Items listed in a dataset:
════════════════════
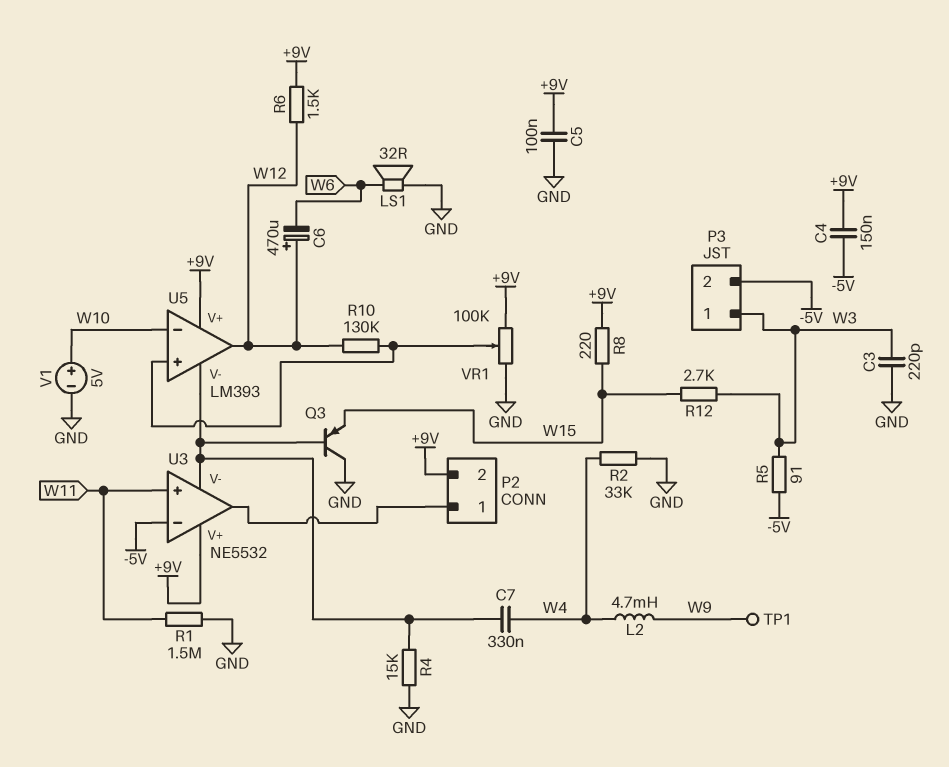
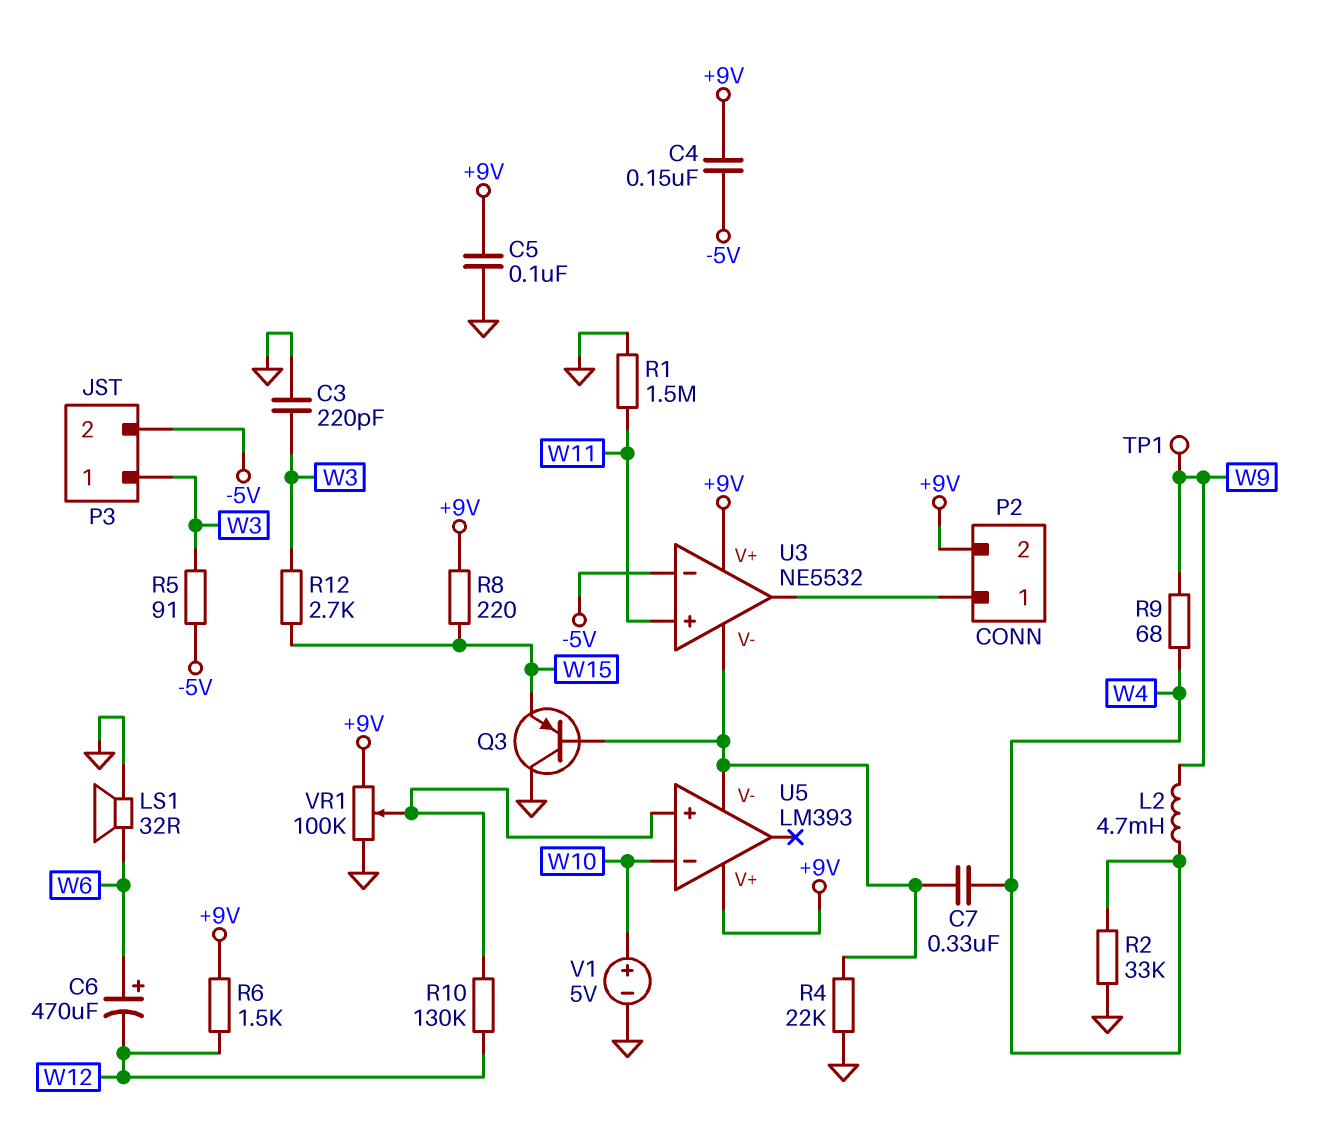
C6: 470uF (plus W12, minus W6) -> 470uF (plus W6, minus W12)
R4: 15k (GND, U3/V-) -> 22k (GND, U3/V-)
R9: none -> 68 (W4, W9)
U5 pin out: W12 -> none

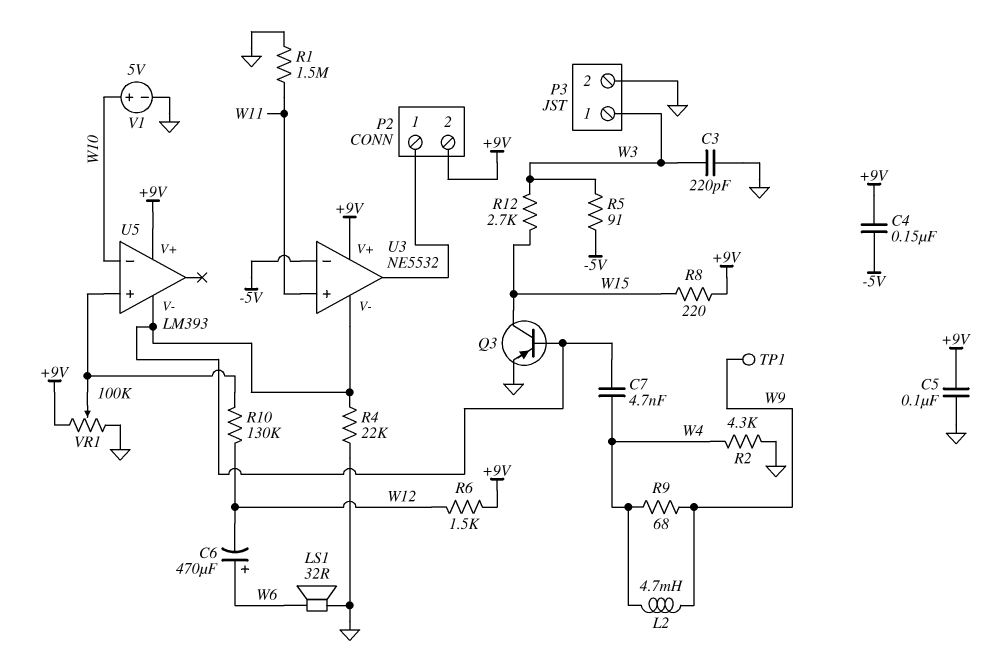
C7: 330nF (U3/V-, W4) -> 4.7nF (U3/V-, W4)
P3 pin 2: -5V -> GND
Q3: PNP (B U3/V-, C GND, E W15) -> PNP (B U3/V-, C W15, E GND)
R2: 33k (GND, W4) -> 4.3k (GND, W4)

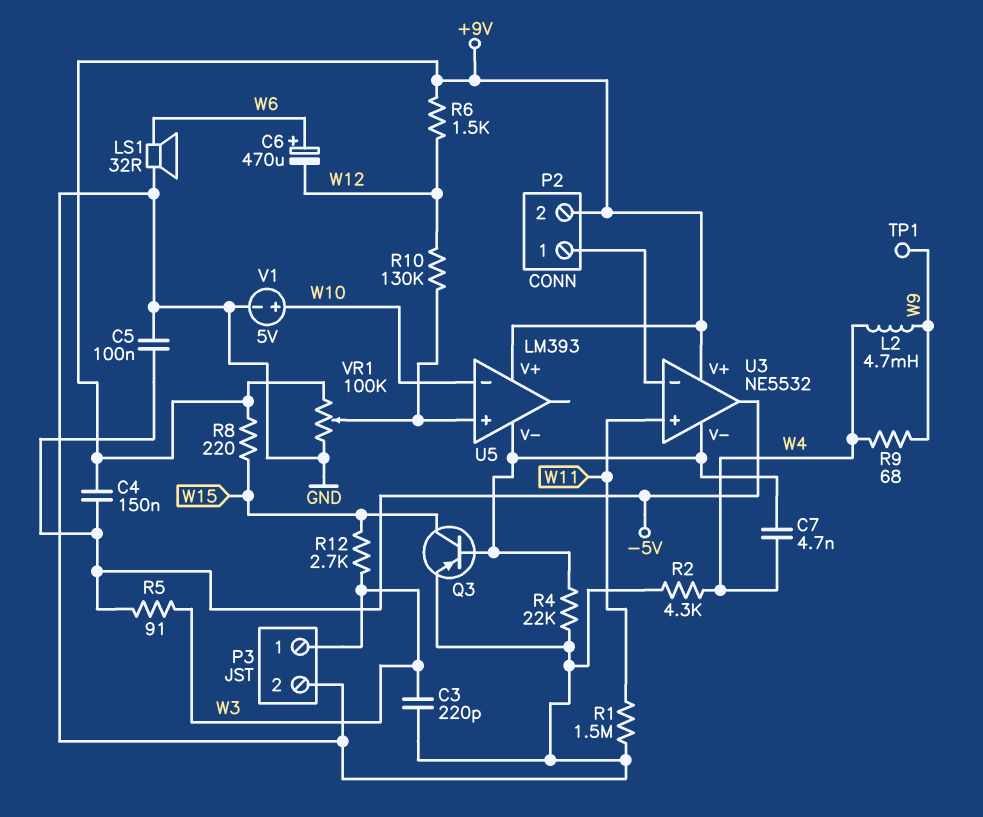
C5: 100nF (+9V, GND) -> 100nF (-5V, GND)
U3 pin in-: -5V -> P2/1
U3 pin out: P2/1 -> -5V

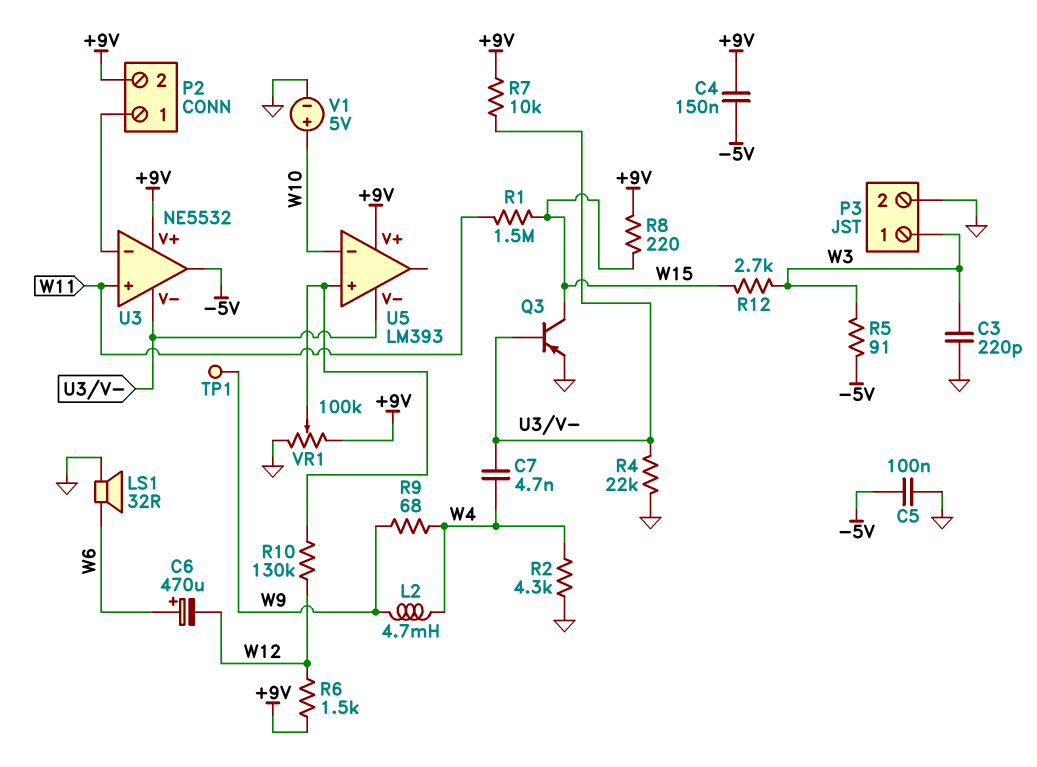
R1: 1.5M (GND, W11) -> 1.5M (W11, W15)
R7: none -> 10k (+9V, U3/V-)

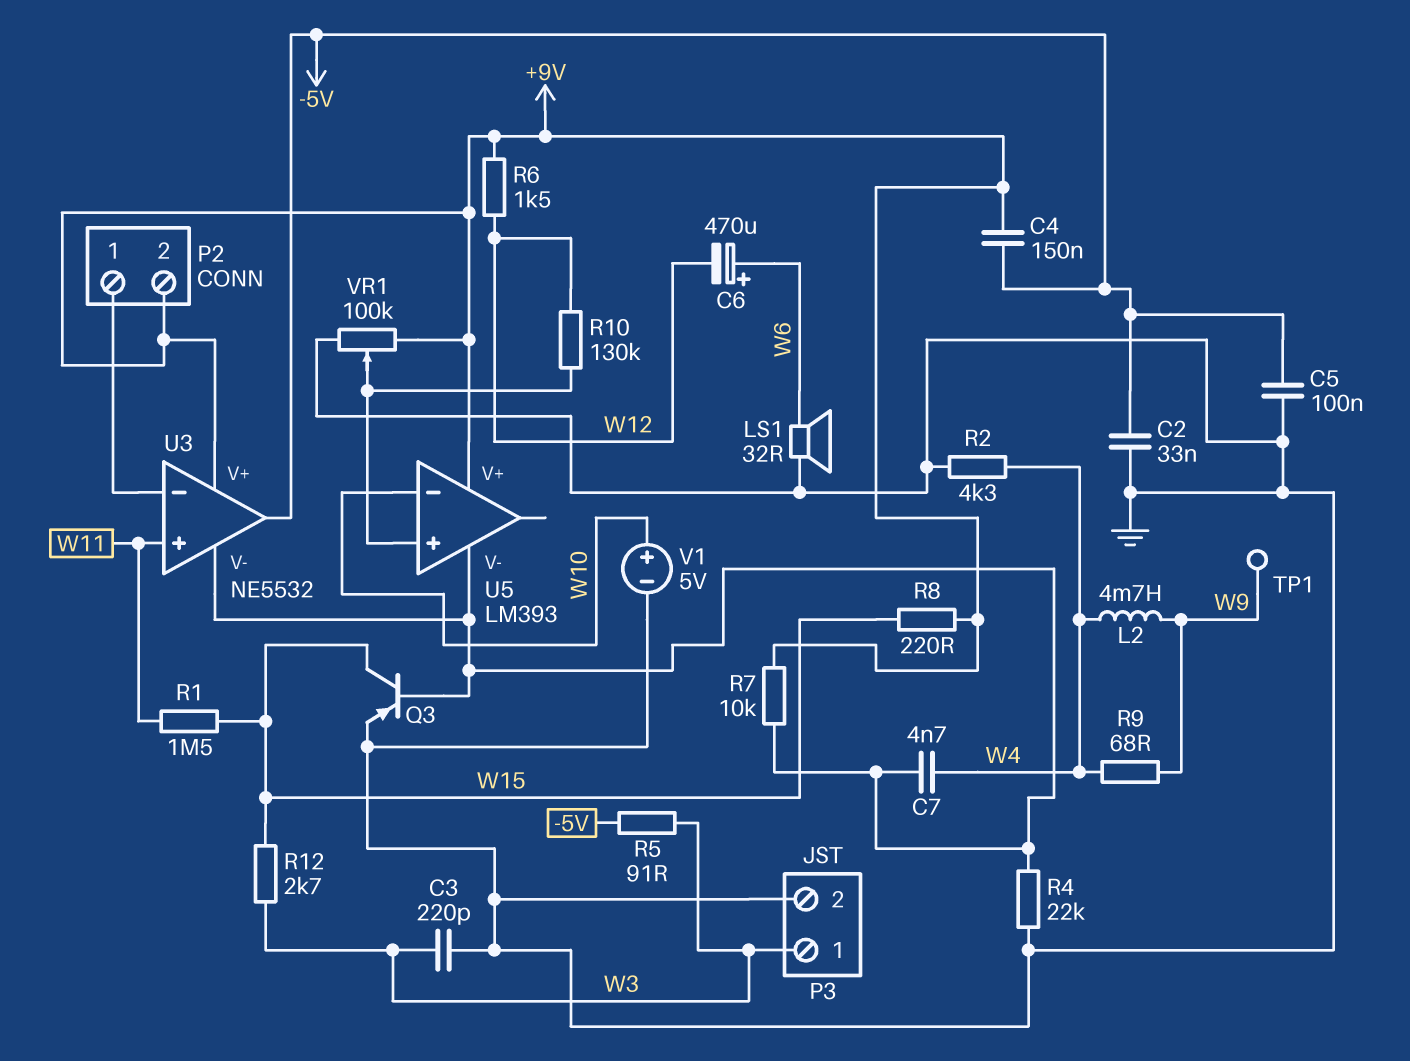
C2: none -> 33nF (-5V, GND)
════════════════════
ACTION ITEM: Where a picture appears, skip it and copy the rest of the data word for word.

TASK ANSWER:
C6: 470uF (plus W12, minus W6) -> 470uF (plus W6, minus W12)
R4: 15k (GND, U3/V-) -> 22k (GND, U3/V-)
R9: none -> 68 (W4, W9)
U5 pin out: W12 -> none

C7: 330nF (U3/V-, W4) -> 4.7nF (U3/V-, W4)
P3 pin 2: -5V -> GND
Q3: PNP (B U3/V-, C GND, E W15) -> PNP (B U3/V-, C W15, E GND)
R2: 33k (GND, W4) -> 4.3k (GND, W4)

C5: 100nF (+9V, GND) -> 100nF (-5V, GND)
U3 pin in-: -5V -> P2/1
U3 pin out: P2/1 -> -5V

R1: 1.5M (GND, W11) -> 1.5M (W11, W15)
R7: none -> 10k (+9V, U3/V-)

C2: none -> 33nF (-5V, GND)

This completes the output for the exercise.